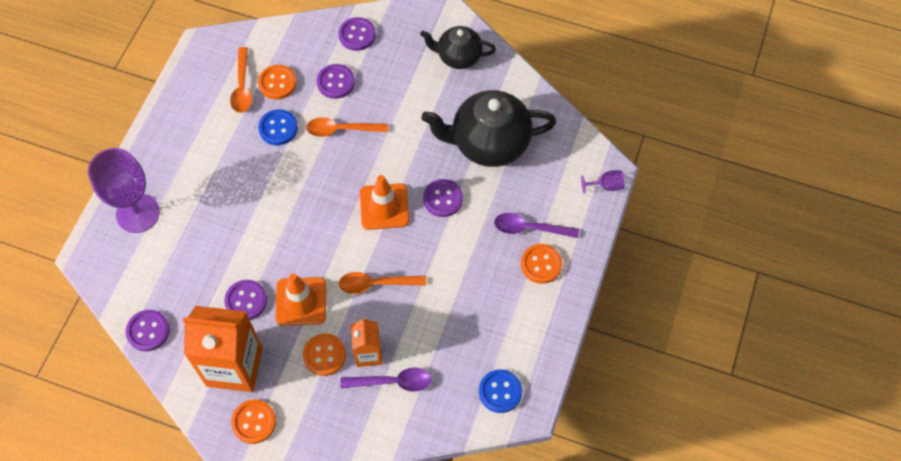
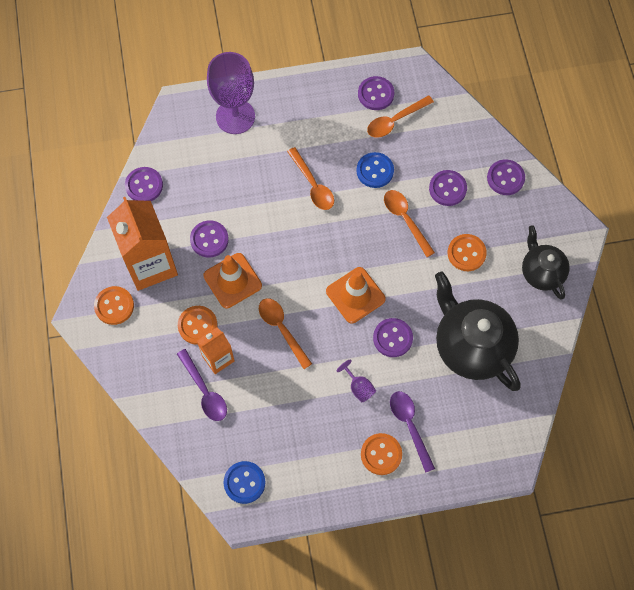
camera: 60 degrees right, 5 degrees up
(205, 87) = (376, 94): none -> purple button
(255, 185) = (313, 185): none -> orange spoon
(277, 83) = (416, 145): orange button -> orange button (466, 253)
(606, 186) = (494, 471): purple goblet -> purple goblet (359, 387)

• **Directions for this task**
Return each entry exactly as it stands above, apart from any images.

• **The answer**
camera: 60 degrees right, 5 degrees up
(205, 87) = (376, 94): none -> purple button
(255, 185) = (313, 185): none -> orange spoon
(277, 83) = (416, 145): orange button -> orange button (466, 253)
(606, 186) = (494, 471): purple goblet -> purple goblet (359, 387)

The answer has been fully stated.